[Start of Attachment]

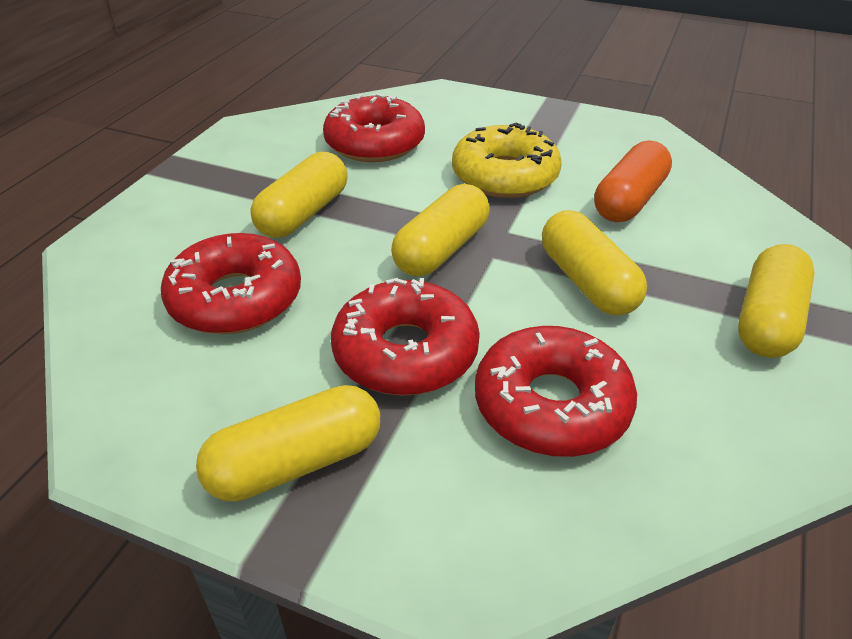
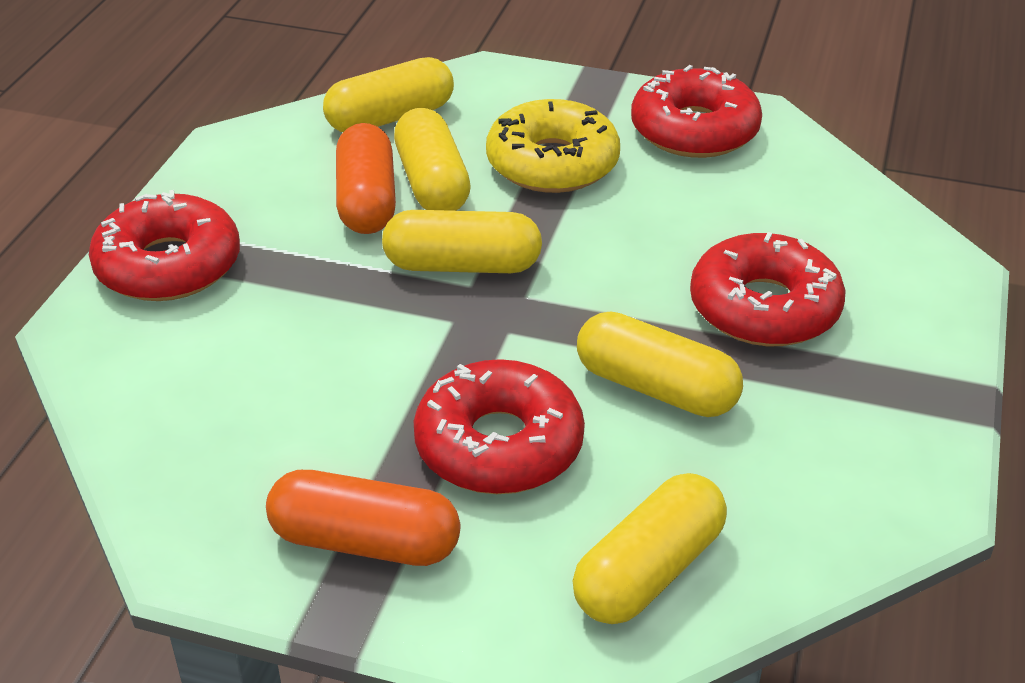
orange capsule: 1 -> 2

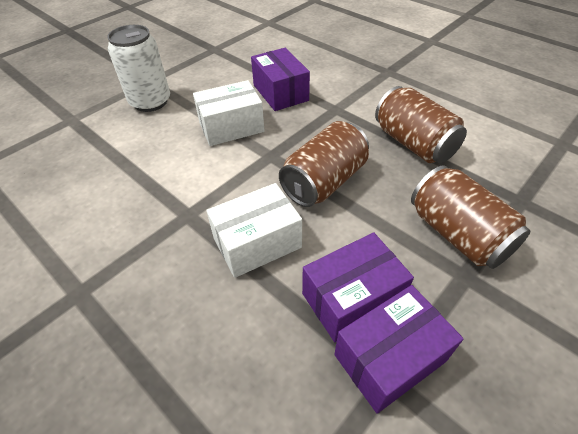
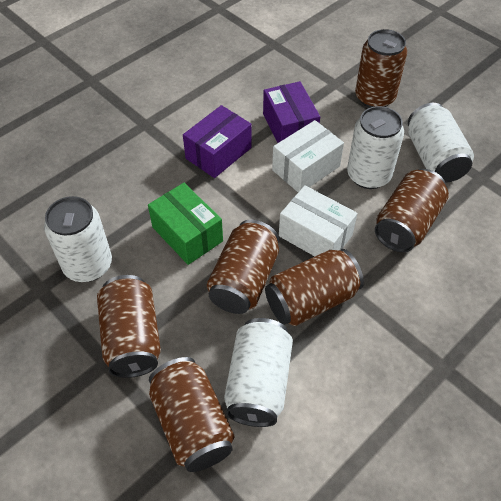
brown can: 3 -> 6
green box: 0 -> 1
purple box: 3 -> 2
white can: 1 -> 4

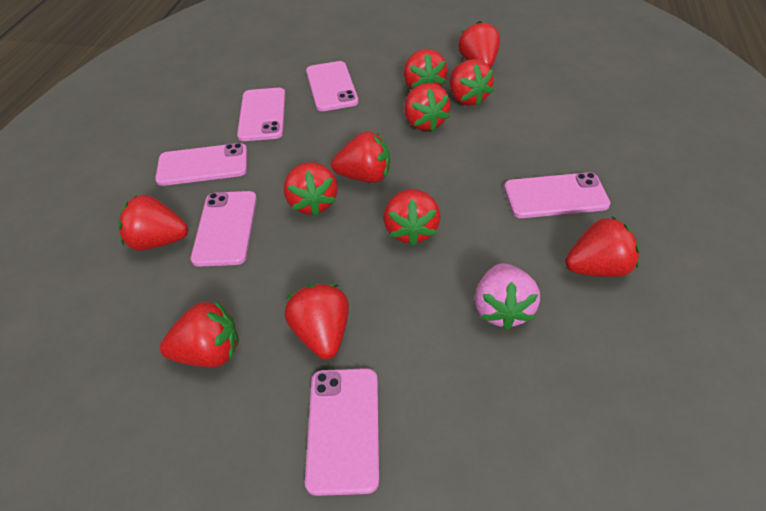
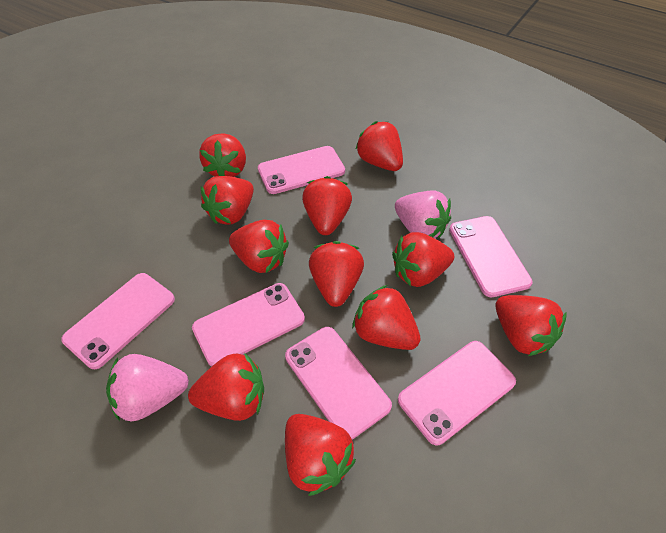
pink strawberry: 1 -> 2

[End of Attachment]

◆ Exercise requirements:
What you need to retype is every line from the one that has "green box: 0 -> 1" through the last line of the listing, both included, with the pictures left out.

◆ Answer:
green box: 0 -> 1
purple box: 3 -> 2
white can: 1 -> 4

pink strawberry: 1 -> 2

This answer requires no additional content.